-------- Information supplied --------
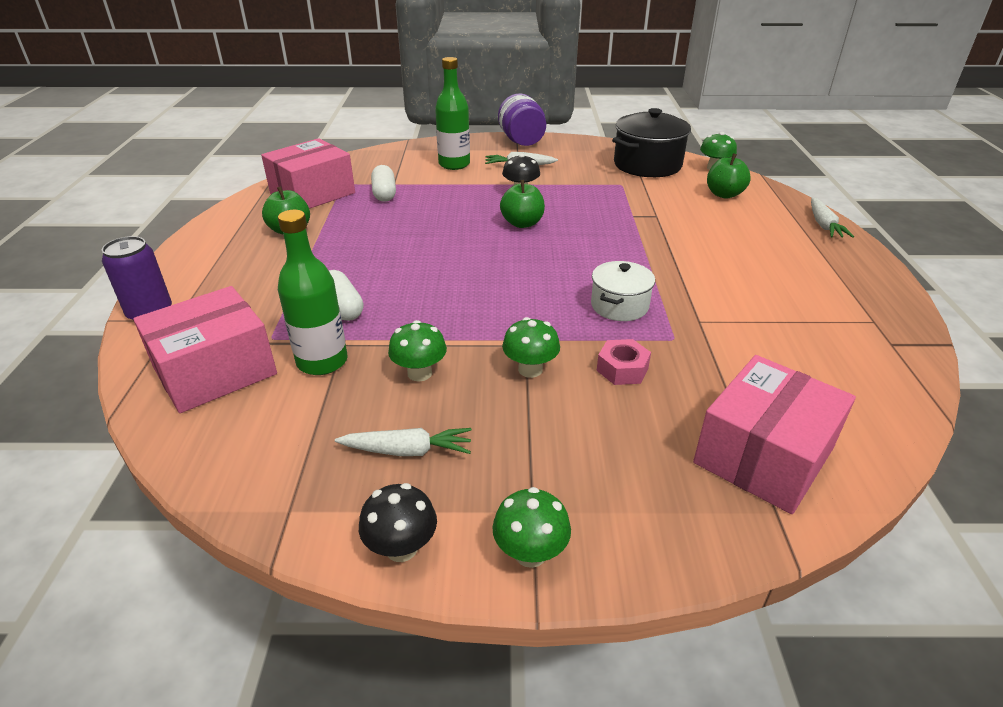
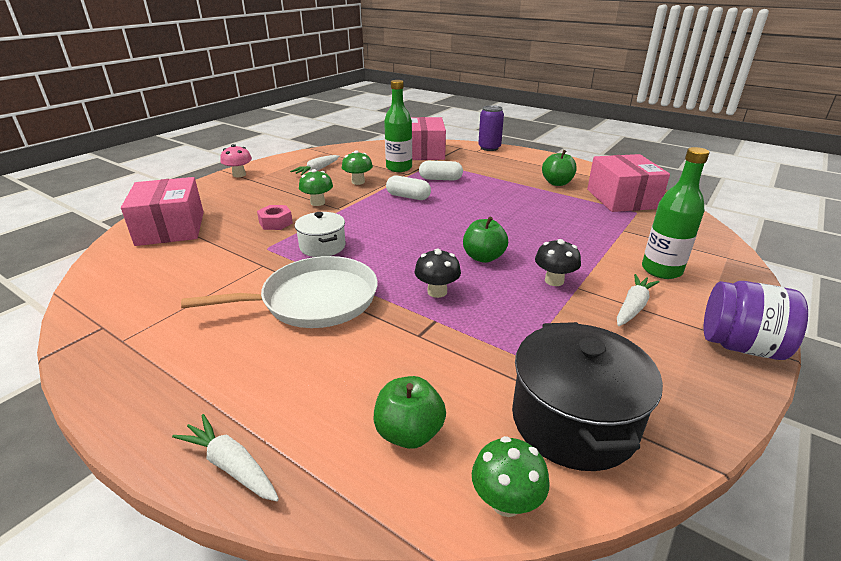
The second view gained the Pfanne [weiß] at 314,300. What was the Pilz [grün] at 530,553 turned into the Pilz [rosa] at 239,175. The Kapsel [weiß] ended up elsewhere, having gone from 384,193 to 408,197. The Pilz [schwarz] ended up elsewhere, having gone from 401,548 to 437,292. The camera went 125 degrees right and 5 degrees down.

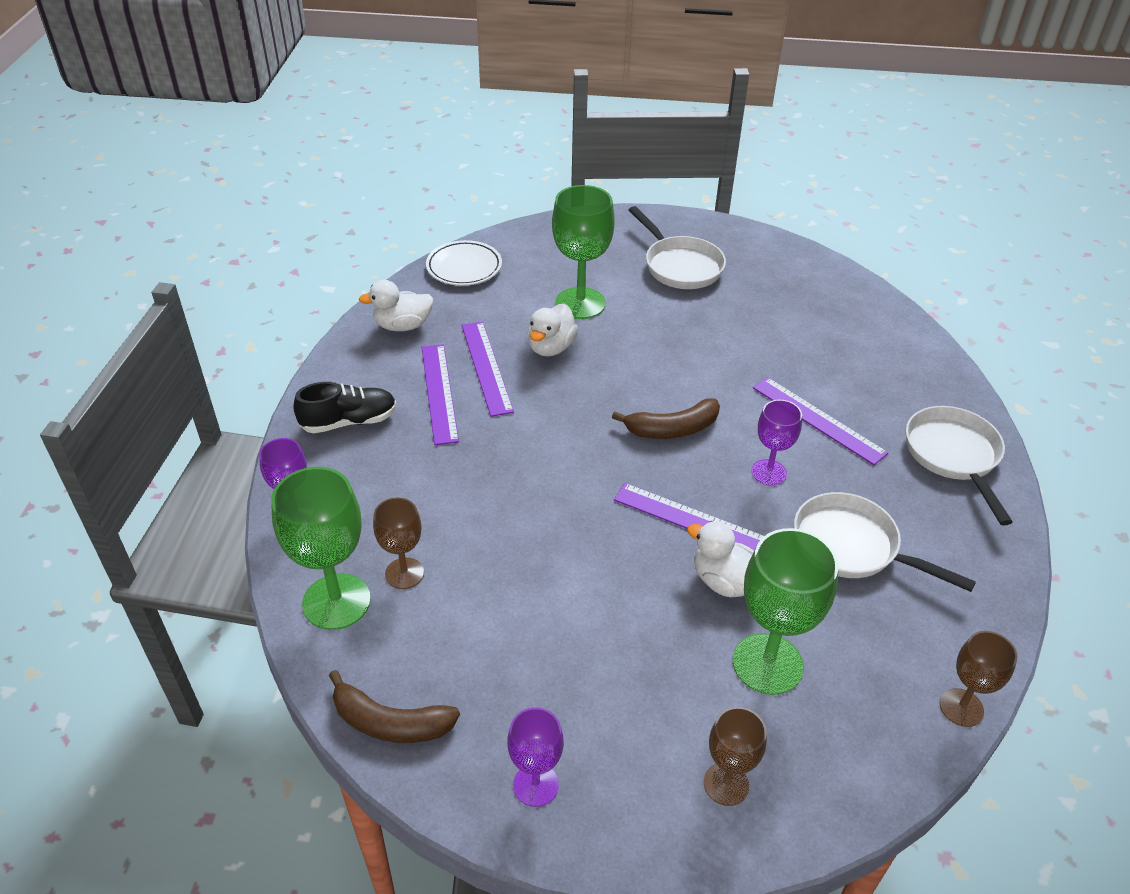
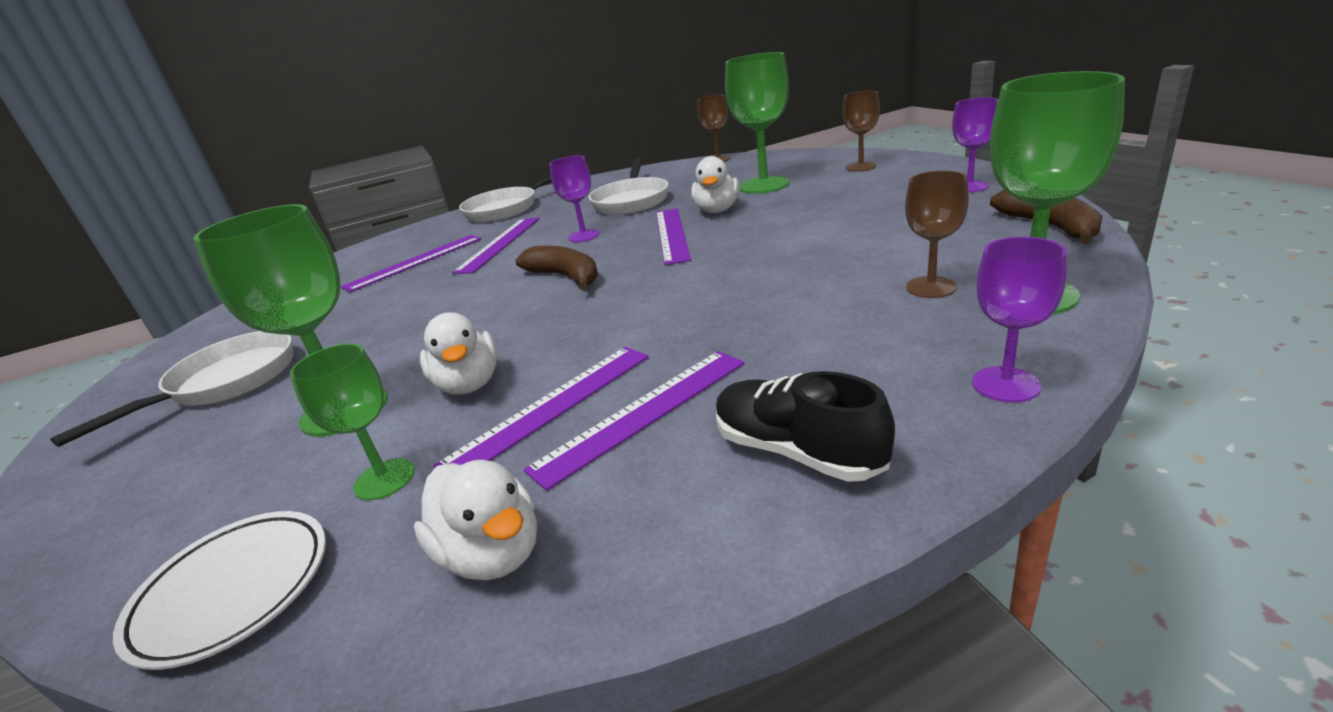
The second view gained the Kelch [grün] at 384,479. The second view gained the Lineal [lila] at 414,262. The Ente [weiß] at 551,347 ended up facing another way, 75 degrees clockwise from before. The camera went 115 degrees left and 15 degrees down.

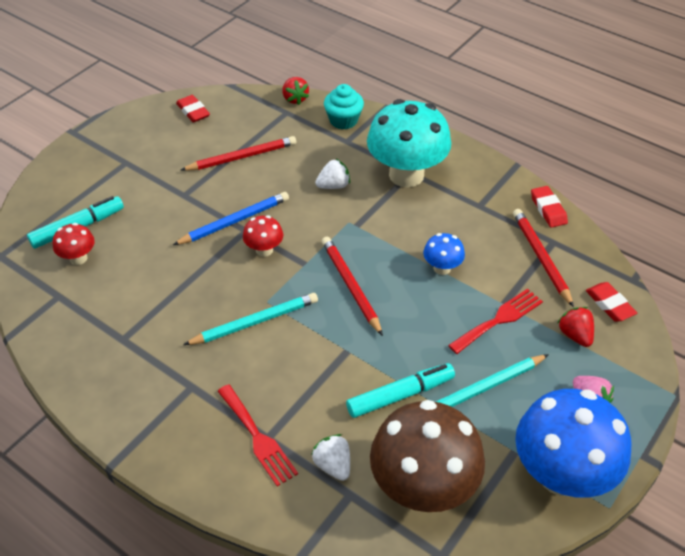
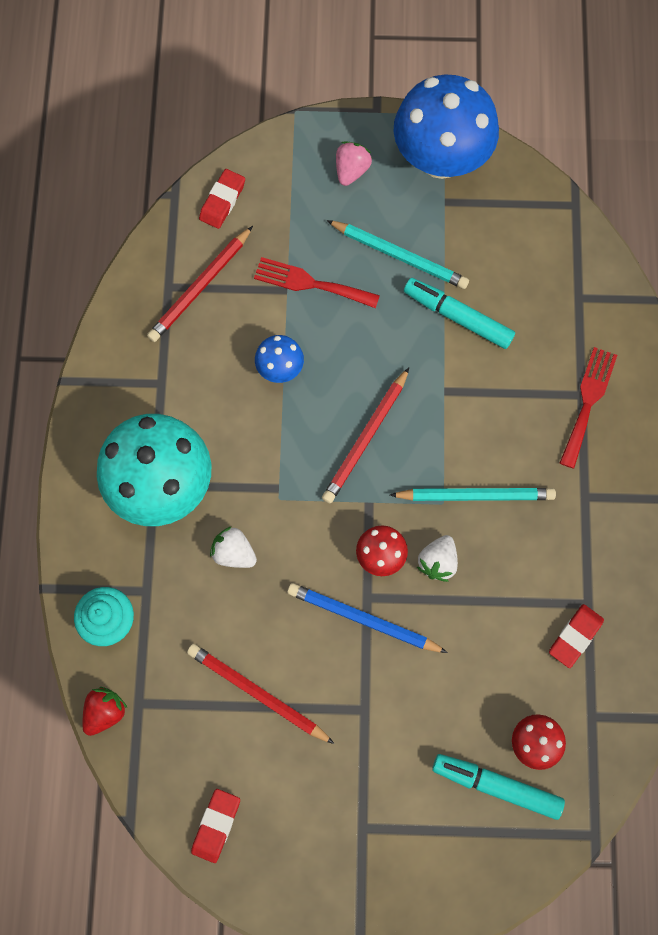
The Bleistift [türkis] at 255,322 ended up facing another way, 150 degrees clockwise from before. The Erdbeere [weiß] ended up elsewhere, having gone from 333,465 to 437,562. The Radiergummi [rot] ended up elsewhere, having gone from 548,209 to 575,636. The second view lost the Pilz [braun] at 423,487. The second view lost the Erdbeere [rot] at 575,335. The camera went 125 degrees left and 25 degrees up.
--------
Please print the entire listing again exactly, minus its images.

Finished exercise:
The second view gained the Pfanne [weiß] at 314,300. What was the Pilz [grün] at 530,553 turned into the Pilz [rosa] at 239,175. The Kapsel [weiß] ended up elsewhere, having gone from 384,193 to 408,197. The Pilz [schwarz] ended up elsewhere, having gone from 401,548 to 437,292. The camera went 125 degrees right and 5 degrees down.

The second view gained the Kelch [grün] at 384,479. The second view gained the Lineal [lila] at 414,262. The Ente [weiß] at 551,347 ended up facing another way, 75 degrees clockwise from before. The camera went 115 degrees left and 15 degrees down.

The Bleistift [türkis] at 255,322 ended up facing another way, 150 degrees clockwise from before. The Erdbeere [weiß] ended up elsewhere, having gone from 333,465 to 437,562. The Radiergummi [rot] ended up elsewhere, having gone from 548,209 to 575,636. The second view lost the Pilz [braun] at 423,487. The second view lost the Erdbeere [rot] at 575,335. The camera went 125 degrees left and 25 degrees up.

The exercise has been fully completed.